___ RECORDS TO PROCESS

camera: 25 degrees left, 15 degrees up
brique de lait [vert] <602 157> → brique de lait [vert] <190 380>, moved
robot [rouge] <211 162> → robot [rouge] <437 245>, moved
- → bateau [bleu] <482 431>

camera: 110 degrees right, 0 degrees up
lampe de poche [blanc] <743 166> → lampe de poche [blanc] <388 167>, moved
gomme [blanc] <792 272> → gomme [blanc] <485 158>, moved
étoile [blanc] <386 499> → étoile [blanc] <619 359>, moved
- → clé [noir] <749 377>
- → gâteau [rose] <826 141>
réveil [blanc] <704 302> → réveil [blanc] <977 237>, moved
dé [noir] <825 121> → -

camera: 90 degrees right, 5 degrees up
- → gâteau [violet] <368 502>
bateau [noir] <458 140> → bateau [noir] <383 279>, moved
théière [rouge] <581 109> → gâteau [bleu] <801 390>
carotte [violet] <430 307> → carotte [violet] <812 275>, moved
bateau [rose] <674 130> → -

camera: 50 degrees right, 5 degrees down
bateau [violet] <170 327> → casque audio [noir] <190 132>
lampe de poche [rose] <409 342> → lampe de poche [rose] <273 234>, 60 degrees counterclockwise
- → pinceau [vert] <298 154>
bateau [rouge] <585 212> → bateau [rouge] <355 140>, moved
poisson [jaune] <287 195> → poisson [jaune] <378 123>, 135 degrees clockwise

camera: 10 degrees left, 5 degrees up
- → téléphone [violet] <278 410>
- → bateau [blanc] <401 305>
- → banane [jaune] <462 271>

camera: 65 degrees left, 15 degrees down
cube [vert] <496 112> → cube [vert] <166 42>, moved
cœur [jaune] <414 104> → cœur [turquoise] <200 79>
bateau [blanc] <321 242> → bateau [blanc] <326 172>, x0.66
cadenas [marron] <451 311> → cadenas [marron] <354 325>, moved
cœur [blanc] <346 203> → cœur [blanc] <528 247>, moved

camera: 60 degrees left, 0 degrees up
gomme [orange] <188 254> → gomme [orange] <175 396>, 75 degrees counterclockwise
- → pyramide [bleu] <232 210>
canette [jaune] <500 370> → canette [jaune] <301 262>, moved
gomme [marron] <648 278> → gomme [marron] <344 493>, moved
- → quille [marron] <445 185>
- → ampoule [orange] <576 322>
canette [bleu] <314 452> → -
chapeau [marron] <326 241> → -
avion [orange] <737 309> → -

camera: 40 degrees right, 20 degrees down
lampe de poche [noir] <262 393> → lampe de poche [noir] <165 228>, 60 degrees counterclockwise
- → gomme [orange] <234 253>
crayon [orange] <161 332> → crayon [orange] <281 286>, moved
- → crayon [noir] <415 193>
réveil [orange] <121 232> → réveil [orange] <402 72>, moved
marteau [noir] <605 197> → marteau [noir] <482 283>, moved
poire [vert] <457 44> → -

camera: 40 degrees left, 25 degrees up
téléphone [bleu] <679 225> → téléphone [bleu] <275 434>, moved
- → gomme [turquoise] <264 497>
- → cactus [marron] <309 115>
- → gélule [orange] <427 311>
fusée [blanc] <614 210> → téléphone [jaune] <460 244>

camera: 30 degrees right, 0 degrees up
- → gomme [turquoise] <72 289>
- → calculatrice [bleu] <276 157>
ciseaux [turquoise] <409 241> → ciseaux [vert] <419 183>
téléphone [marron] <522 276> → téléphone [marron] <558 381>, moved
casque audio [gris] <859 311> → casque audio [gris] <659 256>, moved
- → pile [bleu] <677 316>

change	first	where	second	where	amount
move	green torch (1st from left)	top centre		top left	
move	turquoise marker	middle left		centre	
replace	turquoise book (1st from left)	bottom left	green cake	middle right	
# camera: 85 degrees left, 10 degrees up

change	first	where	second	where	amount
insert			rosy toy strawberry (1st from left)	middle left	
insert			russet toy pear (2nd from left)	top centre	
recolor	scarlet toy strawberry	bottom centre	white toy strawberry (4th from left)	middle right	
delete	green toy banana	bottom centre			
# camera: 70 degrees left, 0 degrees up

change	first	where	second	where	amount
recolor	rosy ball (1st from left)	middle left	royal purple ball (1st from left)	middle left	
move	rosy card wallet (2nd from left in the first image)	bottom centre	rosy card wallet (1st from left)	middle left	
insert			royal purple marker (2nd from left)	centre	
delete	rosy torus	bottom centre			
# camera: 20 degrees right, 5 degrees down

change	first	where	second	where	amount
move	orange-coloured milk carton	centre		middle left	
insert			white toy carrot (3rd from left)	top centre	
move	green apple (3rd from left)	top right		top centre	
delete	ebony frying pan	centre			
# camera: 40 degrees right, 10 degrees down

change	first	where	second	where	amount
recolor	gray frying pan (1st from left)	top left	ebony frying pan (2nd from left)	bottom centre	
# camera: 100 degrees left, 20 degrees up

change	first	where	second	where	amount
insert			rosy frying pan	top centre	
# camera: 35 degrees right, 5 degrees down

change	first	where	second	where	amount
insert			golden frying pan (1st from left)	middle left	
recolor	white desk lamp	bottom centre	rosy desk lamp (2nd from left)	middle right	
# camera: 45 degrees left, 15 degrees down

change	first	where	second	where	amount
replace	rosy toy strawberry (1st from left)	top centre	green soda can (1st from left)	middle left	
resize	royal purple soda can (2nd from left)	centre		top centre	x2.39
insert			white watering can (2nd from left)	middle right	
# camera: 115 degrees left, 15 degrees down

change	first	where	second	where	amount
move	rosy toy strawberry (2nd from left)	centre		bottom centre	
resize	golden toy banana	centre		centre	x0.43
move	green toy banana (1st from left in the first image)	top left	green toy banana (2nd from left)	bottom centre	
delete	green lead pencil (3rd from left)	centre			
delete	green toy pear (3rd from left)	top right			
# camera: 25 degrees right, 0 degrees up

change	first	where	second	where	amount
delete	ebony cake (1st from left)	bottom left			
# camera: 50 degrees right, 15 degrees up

______

* GOAL OF THE EXERCISE
Which lines in the data hold the string "cœur"? Copy each of them.

* RESPONSE BOX
cœur [jaune] <414 104> → cœur [turquoise] <200 79>
cœur [blanc] <346 203> → cœur [blanc] <528 247>, moved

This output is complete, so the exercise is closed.